WHAT TO DO: Omit the images. Restate all of the records word for word.

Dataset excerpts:

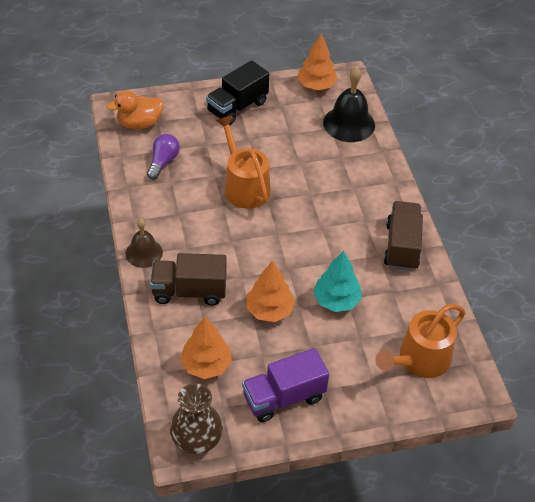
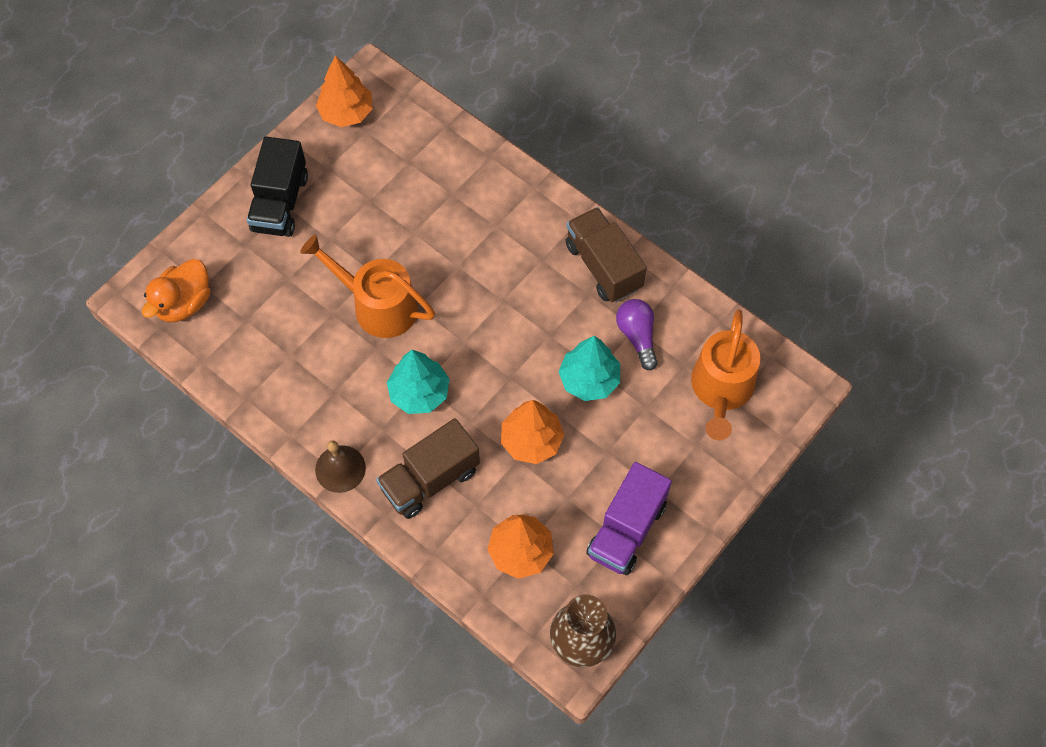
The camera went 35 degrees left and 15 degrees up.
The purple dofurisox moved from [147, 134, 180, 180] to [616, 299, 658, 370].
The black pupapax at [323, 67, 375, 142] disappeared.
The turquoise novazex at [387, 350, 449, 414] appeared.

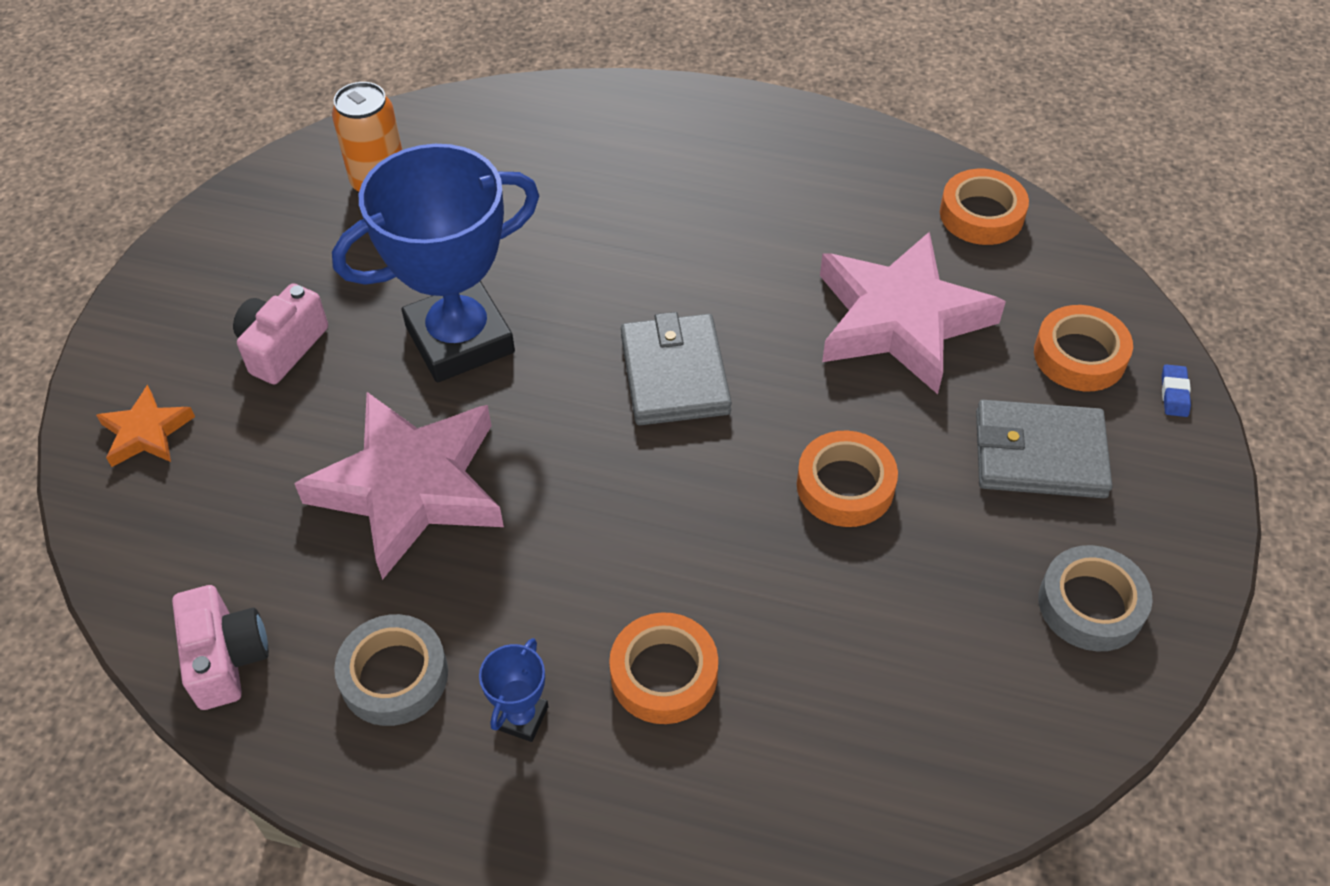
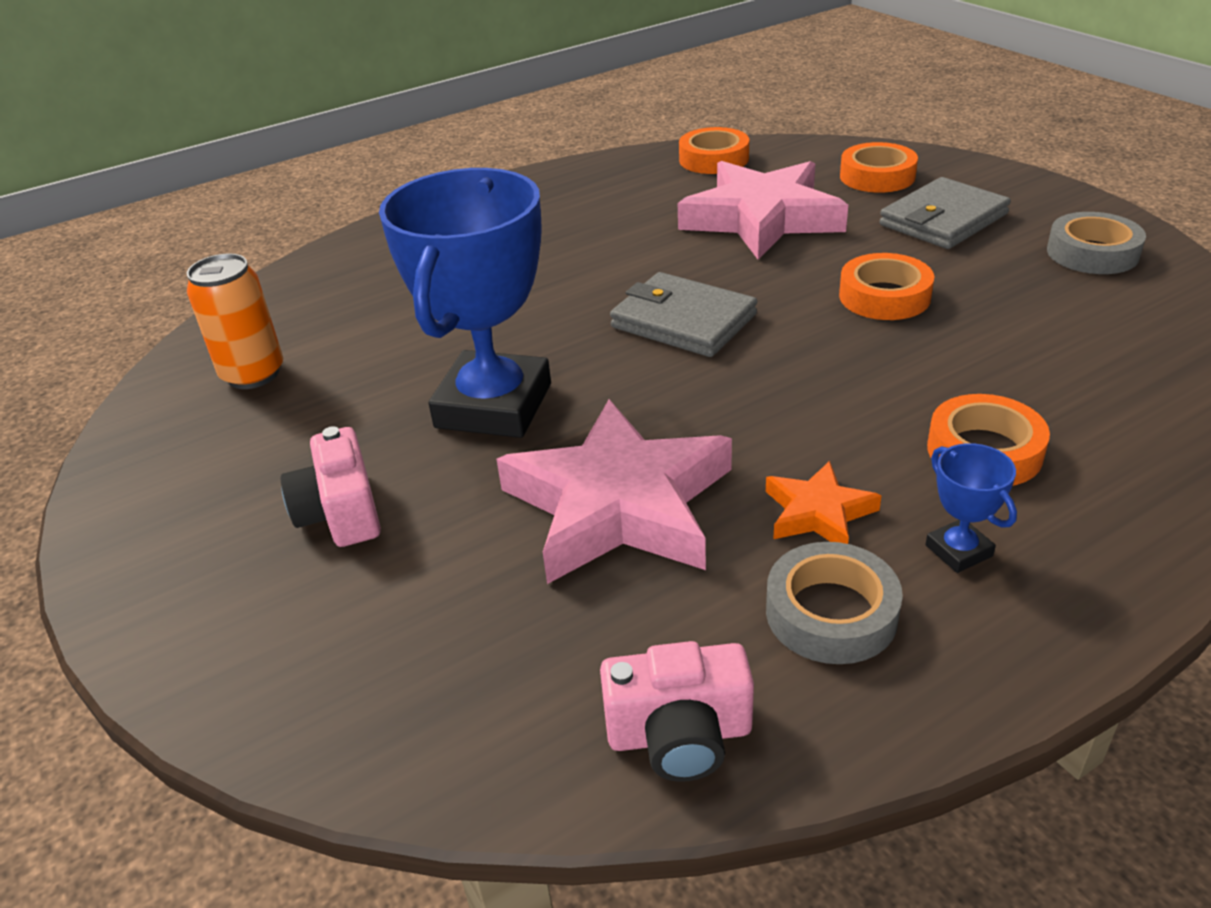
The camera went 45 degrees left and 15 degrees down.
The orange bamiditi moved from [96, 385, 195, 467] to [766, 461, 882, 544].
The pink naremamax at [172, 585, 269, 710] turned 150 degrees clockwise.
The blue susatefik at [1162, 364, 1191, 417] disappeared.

ANSWER FOR THIS EXERCISE:
The camera went 35 degrees left and 15 degrees up.
The purple dofurisox moved from [147, 134, 180, 180] to [616, 299, 658, 370].
The black pupapax at [323, 67, 375, 142] disappeared.
The turquoise novazex at [387, 350, 449, 414] appeared.

The camera went 45 degrees left and 15 degrees down.
The orange bamiditi moved from [96, 385, 195, 467] to [766, 461, 882, 544].
The pink naremamax at [172, 585, 269, 710] turned 150 degrees clockwise.
The blue susatefik at [1162, 364, 1191, 417] disappeared.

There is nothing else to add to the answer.